◆ **Records from a collection**
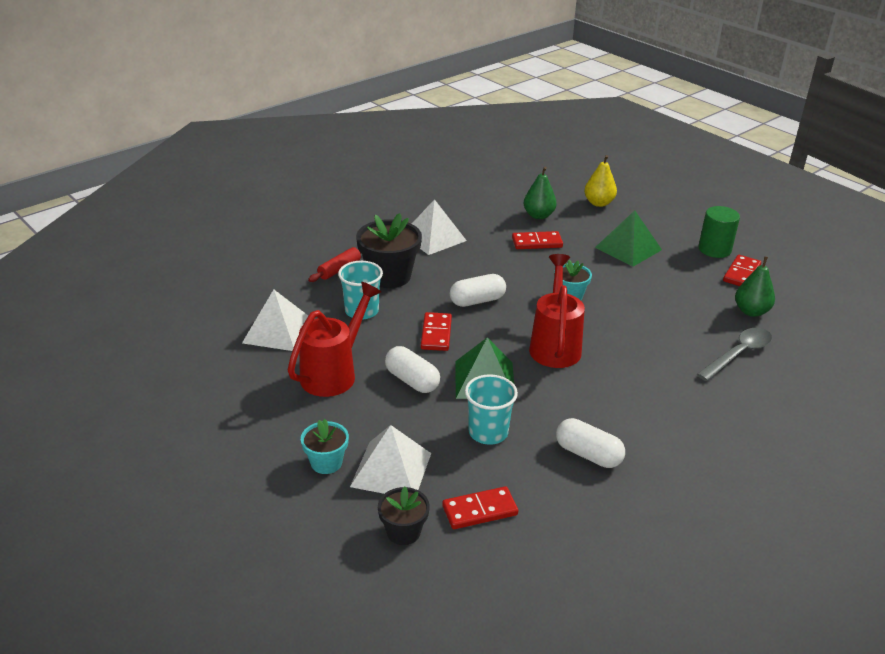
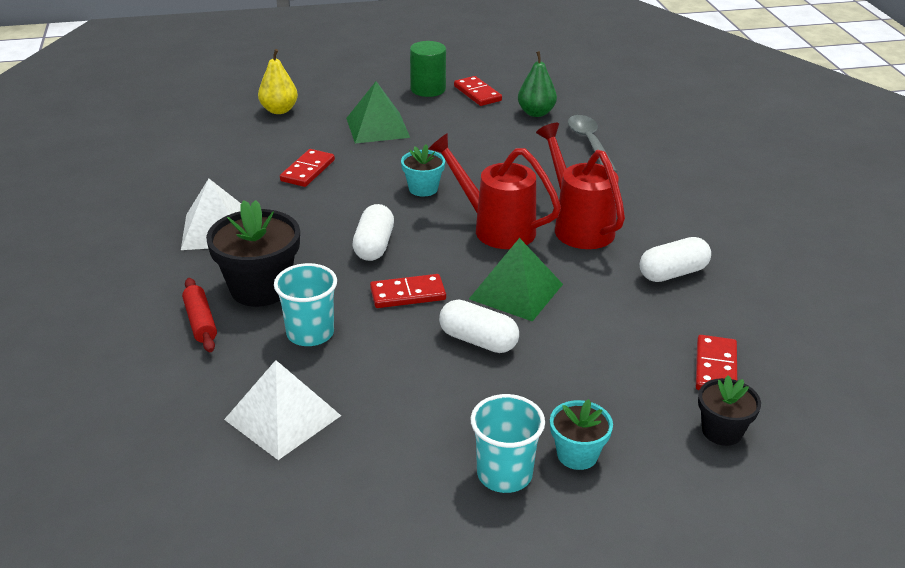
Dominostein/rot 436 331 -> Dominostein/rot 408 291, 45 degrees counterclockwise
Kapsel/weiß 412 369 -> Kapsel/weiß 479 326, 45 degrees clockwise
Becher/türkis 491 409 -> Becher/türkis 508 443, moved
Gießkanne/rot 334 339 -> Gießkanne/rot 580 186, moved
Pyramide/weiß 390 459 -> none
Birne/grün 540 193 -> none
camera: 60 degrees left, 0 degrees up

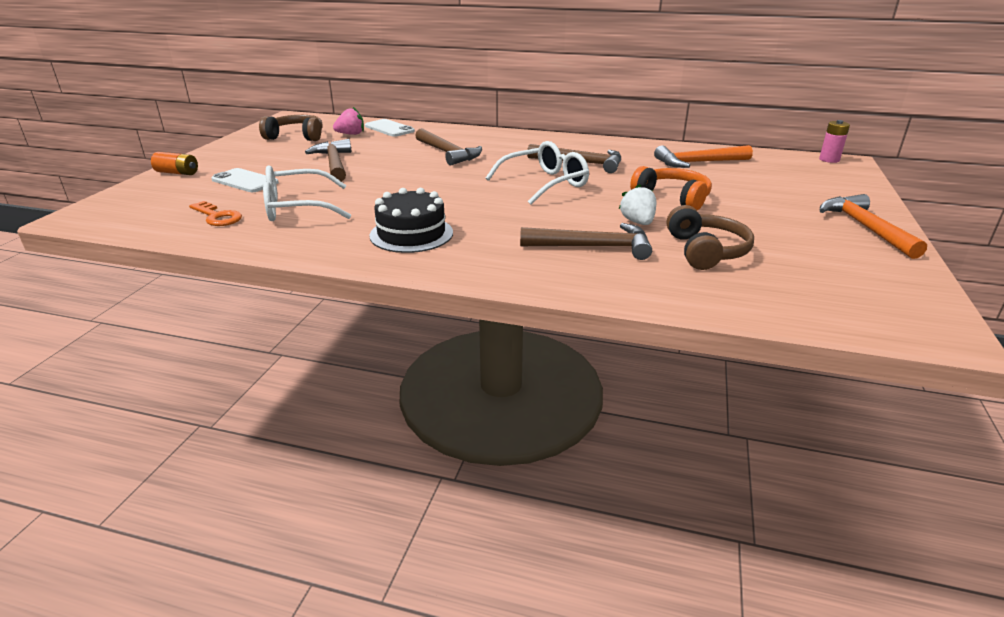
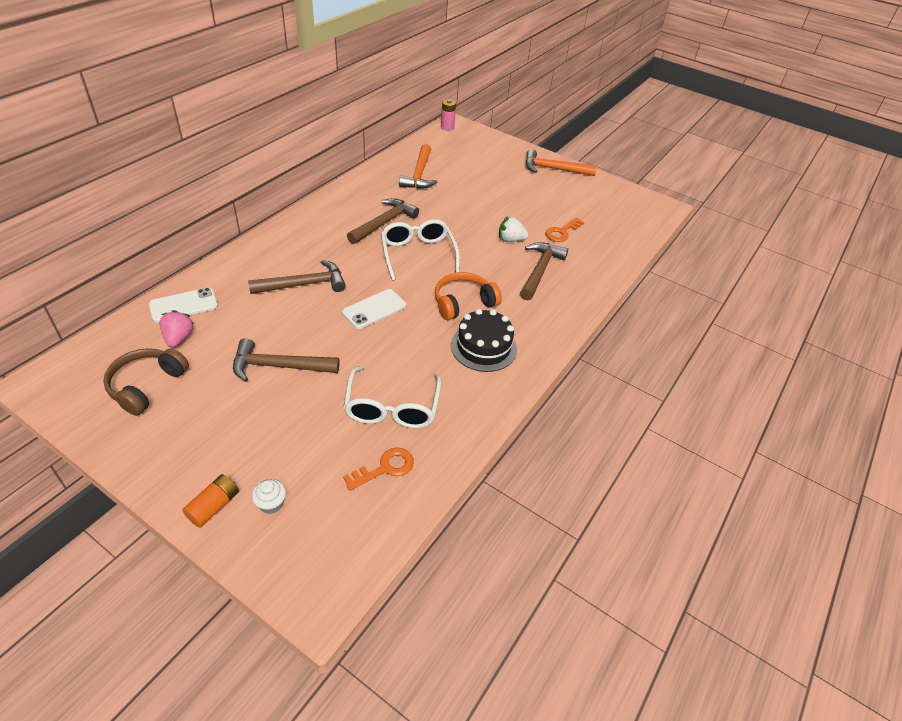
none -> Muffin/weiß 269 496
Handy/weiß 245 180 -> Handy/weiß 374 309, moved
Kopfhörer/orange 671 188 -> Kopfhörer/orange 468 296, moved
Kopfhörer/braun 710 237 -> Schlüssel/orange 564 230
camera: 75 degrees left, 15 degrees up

◆ **Exercise requirements**
Repeat the data exactly. Pictures should not appear.

◆ **Written solution**
Dominostein/rot 436 331 -> Dominostein/rot 408 291, 45 degrees counterclockwise
Kapsel/weiß 412 369 -> Kapsel/weiß 479 326, 45 degrees clockwise
Becher/türkis 491 409 -> Becher/türkis 508 443, moved
Gießkanne/rot 334 339 -> Gießkanne/rot 580 186, moved
Pyramide/weiß 390 459 -> none
Birne/grün 540 193 -> none
camera: 60 degrees left, 0 degrees up

none -> Muffin/weiß 269 496
Handy/weiß 245 180 -> Handy/weiß 374 309, moved
Kopfhörer/orange 671 188 -> Kopfhörer/orange 468 296, moved
Kopfhörer/braun 710 237 -> Schlüssel/orange 564 230
camera: 75 degrees left, 15 degrees up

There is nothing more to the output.